**ACTION ITEM**
Where the word "test" appears in a line below, copy the whole line.

**DATA EXTRACT**
* * *
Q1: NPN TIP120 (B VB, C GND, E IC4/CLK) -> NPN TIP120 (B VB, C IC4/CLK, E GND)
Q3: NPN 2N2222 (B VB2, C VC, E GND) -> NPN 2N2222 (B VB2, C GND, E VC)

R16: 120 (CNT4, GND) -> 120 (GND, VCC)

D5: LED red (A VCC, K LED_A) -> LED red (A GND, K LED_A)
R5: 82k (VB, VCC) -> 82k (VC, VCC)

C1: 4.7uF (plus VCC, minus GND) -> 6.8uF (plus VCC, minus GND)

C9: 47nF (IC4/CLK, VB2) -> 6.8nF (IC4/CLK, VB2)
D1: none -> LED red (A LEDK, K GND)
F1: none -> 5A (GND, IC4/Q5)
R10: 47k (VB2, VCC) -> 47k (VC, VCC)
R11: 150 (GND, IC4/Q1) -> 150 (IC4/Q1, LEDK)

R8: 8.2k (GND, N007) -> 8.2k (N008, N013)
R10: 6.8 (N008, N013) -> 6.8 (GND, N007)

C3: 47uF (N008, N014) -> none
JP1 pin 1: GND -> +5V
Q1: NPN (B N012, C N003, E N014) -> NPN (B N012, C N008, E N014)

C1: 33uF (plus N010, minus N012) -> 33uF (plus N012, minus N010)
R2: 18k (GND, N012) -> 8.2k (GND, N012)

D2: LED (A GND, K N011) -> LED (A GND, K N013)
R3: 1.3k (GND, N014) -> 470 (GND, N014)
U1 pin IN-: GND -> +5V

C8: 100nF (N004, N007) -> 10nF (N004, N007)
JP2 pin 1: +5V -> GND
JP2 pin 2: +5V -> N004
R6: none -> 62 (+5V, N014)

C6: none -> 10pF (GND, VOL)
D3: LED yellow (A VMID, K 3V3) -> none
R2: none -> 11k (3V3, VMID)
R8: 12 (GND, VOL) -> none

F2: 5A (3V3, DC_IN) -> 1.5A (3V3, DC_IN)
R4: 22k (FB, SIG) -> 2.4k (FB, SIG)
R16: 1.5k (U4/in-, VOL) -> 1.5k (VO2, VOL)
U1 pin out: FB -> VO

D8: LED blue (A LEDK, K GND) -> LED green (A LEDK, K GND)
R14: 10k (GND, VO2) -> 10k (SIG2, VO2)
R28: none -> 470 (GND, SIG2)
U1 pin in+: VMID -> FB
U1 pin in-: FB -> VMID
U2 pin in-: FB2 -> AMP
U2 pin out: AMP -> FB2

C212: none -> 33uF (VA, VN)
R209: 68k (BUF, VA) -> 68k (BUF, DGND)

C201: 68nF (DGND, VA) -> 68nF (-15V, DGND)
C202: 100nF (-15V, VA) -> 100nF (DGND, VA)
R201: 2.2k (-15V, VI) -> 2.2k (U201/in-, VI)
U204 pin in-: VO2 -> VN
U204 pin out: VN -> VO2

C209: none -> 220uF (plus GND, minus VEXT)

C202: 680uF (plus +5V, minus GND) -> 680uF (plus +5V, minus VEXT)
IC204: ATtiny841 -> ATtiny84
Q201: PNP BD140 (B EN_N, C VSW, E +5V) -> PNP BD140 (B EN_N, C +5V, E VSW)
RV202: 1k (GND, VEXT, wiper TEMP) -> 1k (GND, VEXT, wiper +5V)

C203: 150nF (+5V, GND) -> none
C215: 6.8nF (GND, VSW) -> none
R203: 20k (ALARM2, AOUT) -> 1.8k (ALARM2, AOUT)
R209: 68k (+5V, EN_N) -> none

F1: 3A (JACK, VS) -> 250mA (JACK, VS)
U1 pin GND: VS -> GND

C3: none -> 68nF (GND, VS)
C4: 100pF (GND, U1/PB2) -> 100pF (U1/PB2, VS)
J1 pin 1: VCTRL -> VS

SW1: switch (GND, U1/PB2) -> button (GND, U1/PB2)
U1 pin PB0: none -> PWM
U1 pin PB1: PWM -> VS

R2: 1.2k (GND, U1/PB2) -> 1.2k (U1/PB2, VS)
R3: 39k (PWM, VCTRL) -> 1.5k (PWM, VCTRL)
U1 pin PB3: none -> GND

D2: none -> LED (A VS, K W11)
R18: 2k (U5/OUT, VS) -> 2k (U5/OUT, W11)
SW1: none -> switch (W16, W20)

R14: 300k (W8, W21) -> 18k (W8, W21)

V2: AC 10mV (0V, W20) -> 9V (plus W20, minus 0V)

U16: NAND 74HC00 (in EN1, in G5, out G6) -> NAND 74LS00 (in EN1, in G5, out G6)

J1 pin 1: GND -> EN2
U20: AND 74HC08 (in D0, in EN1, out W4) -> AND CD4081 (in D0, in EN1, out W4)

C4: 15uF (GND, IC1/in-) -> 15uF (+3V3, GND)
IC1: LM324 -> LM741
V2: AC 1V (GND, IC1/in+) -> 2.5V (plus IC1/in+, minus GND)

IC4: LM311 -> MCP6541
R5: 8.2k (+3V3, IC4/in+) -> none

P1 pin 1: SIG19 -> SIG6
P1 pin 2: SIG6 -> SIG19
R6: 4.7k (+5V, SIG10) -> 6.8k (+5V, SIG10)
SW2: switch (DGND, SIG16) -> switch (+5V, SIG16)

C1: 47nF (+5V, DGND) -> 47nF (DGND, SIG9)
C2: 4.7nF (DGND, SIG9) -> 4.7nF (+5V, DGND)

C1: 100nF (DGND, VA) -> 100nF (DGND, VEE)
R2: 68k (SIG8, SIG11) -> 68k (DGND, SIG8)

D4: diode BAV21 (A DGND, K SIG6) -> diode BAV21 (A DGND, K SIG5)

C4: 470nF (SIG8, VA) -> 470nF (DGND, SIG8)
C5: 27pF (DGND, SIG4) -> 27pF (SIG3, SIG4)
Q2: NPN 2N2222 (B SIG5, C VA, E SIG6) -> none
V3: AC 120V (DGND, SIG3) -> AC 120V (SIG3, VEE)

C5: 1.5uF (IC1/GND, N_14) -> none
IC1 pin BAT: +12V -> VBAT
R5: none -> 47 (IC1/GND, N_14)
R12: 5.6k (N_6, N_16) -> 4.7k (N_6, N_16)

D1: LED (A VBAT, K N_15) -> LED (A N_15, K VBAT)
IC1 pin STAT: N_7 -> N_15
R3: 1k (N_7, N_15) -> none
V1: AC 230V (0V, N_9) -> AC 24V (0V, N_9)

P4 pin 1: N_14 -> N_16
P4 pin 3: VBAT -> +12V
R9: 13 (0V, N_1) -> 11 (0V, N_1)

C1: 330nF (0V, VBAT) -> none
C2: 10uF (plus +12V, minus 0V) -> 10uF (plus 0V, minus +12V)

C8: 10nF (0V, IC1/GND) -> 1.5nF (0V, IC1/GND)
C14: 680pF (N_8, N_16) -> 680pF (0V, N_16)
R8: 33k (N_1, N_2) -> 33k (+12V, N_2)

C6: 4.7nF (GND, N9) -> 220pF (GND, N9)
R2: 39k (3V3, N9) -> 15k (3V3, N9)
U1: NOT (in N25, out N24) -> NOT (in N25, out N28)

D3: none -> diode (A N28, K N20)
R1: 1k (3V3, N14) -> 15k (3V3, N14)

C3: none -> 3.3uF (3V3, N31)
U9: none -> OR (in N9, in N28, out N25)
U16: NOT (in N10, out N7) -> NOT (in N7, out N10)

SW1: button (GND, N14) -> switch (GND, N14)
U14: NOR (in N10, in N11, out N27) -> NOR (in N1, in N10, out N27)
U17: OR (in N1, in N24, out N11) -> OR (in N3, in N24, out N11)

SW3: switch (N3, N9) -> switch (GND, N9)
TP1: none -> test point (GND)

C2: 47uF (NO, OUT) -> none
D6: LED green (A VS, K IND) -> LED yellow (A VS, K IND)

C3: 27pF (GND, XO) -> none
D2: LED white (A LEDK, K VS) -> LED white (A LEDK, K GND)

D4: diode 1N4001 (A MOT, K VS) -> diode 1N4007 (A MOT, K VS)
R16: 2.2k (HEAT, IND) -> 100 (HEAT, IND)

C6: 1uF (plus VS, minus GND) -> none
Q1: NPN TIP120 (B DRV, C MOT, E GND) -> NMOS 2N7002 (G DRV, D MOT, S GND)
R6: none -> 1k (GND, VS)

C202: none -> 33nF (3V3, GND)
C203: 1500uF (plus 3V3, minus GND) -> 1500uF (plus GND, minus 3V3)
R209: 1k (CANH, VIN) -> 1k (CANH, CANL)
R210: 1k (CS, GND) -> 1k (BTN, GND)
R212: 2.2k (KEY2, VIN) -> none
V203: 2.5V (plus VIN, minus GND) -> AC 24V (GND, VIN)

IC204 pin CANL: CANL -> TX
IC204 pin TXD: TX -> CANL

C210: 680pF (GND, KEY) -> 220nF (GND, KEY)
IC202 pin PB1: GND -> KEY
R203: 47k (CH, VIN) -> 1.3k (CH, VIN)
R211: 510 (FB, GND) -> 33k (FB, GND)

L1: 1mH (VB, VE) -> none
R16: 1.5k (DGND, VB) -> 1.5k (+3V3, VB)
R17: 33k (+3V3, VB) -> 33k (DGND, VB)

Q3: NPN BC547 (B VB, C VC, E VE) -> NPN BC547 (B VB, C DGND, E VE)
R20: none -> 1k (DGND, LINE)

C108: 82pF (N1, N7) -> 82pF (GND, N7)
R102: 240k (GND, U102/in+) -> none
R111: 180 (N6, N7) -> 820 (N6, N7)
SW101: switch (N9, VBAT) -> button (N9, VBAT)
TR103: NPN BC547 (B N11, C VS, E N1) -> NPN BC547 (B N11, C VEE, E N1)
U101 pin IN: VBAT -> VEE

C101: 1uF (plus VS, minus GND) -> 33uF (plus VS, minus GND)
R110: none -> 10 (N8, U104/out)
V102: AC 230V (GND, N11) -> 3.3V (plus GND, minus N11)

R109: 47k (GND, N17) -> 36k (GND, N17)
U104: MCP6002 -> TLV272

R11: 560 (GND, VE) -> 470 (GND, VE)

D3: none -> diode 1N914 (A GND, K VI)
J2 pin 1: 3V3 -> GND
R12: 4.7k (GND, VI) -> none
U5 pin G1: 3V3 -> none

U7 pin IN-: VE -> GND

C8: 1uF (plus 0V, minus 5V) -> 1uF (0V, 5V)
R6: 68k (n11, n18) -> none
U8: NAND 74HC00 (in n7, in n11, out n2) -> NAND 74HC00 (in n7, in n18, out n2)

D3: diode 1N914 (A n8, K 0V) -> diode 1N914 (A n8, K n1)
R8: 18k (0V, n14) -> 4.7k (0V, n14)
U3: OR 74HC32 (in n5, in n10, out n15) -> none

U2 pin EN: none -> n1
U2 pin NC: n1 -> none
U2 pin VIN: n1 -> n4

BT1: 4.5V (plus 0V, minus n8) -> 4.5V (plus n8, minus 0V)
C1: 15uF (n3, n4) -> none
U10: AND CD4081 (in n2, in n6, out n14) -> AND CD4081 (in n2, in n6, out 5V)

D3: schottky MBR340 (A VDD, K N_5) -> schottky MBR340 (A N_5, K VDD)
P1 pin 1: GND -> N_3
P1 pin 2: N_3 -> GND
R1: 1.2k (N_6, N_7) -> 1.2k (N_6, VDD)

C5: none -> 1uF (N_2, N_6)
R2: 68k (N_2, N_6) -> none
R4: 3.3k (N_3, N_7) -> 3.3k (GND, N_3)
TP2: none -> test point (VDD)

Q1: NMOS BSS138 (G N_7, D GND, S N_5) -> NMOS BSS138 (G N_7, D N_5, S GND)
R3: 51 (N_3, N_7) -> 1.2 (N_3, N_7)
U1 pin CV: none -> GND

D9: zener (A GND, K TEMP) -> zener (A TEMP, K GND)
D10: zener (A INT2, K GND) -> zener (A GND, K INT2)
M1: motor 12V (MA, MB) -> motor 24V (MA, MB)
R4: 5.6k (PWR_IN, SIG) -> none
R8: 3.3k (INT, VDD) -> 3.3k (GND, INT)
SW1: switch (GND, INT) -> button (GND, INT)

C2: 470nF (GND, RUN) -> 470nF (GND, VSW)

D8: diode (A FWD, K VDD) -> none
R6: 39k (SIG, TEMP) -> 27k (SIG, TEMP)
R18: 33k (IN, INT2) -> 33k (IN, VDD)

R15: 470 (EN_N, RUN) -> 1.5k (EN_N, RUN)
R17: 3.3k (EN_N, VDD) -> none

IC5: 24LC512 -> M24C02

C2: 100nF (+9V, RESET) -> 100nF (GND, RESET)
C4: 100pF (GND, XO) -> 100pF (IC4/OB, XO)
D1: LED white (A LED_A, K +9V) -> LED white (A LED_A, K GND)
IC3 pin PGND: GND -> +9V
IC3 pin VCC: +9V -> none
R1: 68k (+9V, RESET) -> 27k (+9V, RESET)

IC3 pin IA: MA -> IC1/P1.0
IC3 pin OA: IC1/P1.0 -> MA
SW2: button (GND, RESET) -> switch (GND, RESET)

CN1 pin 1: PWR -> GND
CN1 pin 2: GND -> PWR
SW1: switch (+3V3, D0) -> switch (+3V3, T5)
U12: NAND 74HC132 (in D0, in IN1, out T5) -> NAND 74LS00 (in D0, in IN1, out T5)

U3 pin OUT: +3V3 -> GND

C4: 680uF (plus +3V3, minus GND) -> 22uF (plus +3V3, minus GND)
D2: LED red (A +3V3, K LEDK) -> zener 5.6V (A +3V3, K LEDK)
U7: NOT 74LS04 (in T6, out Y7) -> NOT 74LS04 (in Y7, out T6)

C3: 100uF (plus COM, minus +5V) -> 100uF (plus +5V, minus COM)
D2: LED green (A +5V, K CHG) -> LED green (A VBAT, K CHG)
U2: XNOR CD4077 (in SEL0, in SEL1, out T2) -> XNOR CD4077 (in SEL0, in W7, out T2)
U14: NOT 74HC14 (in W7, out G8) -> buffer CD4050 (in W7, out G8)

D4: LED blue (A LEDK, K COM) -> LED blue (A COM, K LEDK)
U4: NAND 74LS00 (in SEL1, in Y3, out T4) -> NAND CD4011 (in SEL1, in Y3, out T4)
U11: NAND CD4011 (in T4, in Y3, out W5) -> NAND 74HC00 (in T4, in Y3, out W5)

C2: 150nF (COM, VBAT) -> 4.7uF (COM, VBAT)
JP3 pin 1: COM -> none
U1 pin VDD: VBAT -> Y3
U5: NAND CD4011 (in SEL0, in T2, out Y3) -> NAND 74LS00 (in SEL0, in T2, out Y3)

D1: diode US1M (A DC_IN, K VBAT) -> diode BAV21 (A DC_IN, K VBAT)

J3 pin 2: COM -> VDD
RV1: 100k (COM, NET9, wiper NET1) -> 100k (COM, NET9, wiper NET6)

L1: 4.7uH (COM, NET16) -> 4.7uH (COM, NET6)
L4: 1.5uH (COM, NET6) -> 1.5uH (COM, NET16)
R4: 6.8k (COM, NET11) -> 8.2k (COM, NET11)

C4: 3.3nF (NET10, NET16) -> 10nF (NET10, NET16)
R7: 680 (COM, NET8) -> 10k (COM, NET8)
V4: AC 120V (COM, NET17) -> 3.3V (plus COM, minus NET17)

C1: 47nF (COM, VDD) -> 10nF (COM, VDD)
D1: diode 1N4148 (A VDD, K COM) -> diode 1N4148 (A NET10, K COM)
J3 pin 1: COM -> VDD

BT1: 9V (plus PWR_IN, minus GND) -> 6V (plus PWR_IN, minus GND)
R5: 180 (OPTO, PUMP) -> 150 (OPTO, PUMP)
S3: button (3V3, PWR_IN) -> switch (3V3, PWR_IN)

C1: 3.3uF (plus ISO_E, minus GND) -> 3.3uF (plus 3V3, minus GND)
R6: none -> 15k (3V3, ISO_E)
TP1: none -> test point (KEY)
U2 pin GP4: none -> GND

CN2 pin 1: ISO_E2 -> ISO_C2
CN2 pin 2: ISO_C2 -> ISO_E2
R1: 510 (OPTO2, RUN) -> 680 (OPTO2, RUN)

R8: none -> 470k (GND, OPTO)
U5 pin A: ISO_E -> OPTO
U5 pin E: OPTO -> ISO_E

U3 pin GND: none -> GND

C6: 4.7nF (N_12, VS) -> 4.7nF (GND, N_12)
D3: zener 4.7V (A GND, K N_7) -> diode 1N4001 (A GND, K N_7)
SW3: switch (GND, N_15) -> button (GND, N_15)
* * *
**SOLUTION FOR THIS PROBLEM**
TP1: none -> test point (GND)
TP2: none -> test point (VDD)
TP1: none -> test point (KEY)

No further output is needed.